→ How to complete this task
Return all entries precisely as they stand, without the images.

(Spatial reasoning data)

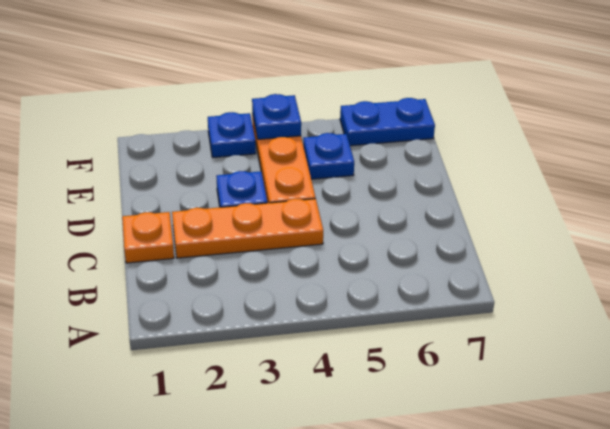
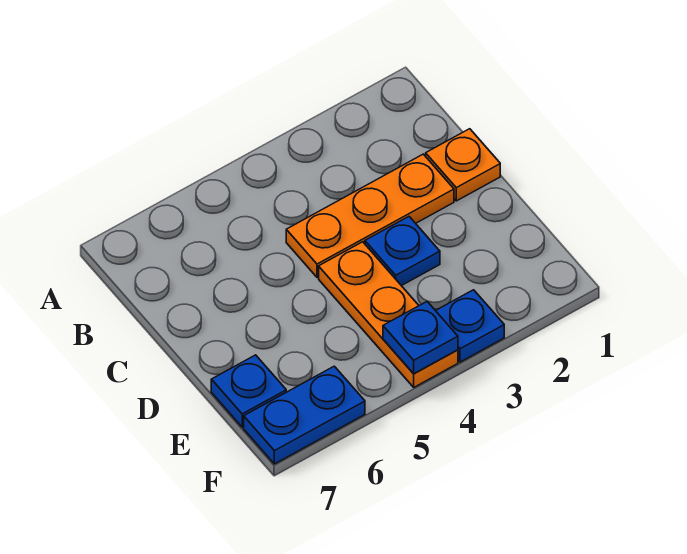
blue plate E5 level 1 -> blue plate E7 level 1

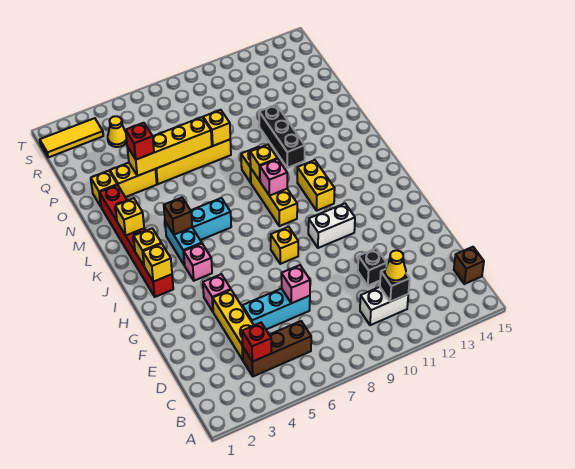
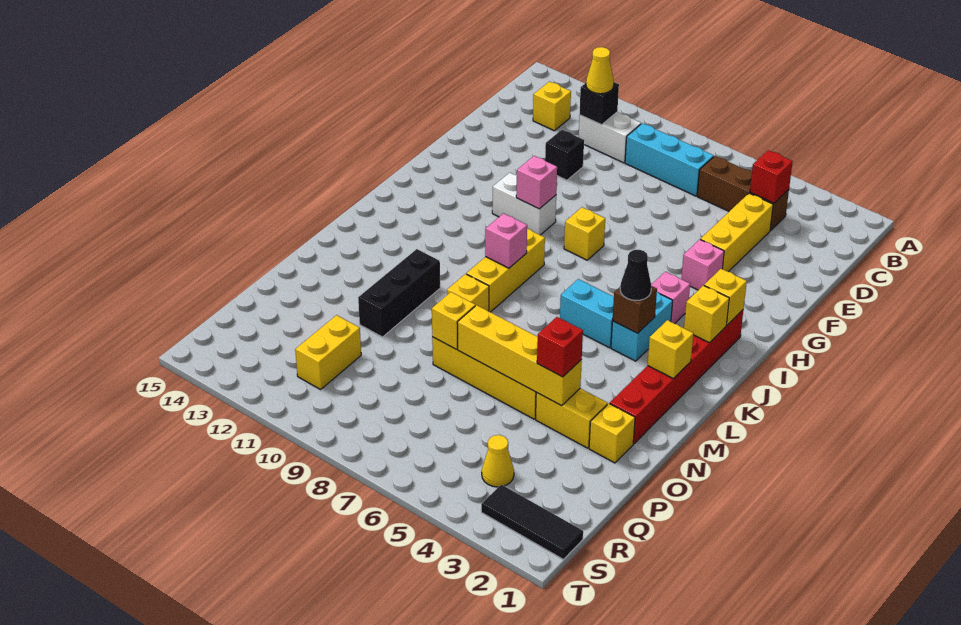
brown brick C15 level 1 -> none
cyan brick E5:E7 level 1 -> cyan brick C7:C9 level 1
pink brick E7 level 2 -> pink brick H10 level 2
yellow brick J11:K11 level 1 -> yellow brick Q11:R11 level 1
none -> black cone K4 level 3
yellow brick L9 level 2 -> yellow brick C13 level 1
yellow tile S1:S3 level 1 -> black tile S1:S3 level 1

→ Answer to the exercise
blue plate E5 level 1 -> blue plate E7 level 1

brown brick C15 level 1 -> none
cyan brick E5:E7 level 1 -> cyan brick C7:C9 level 1
pink brick E7 level 2 -> pink brick H10 level 2
yellow brick J11:K11 level 1 -> yellow brick Q11:R11 level 1
none -> black cone K4 level 3
yellow brick L9 level 2 -> yellow brick C13 level 1
yellow tile S1:S3 level 1 -> black tile S1:S3 level 1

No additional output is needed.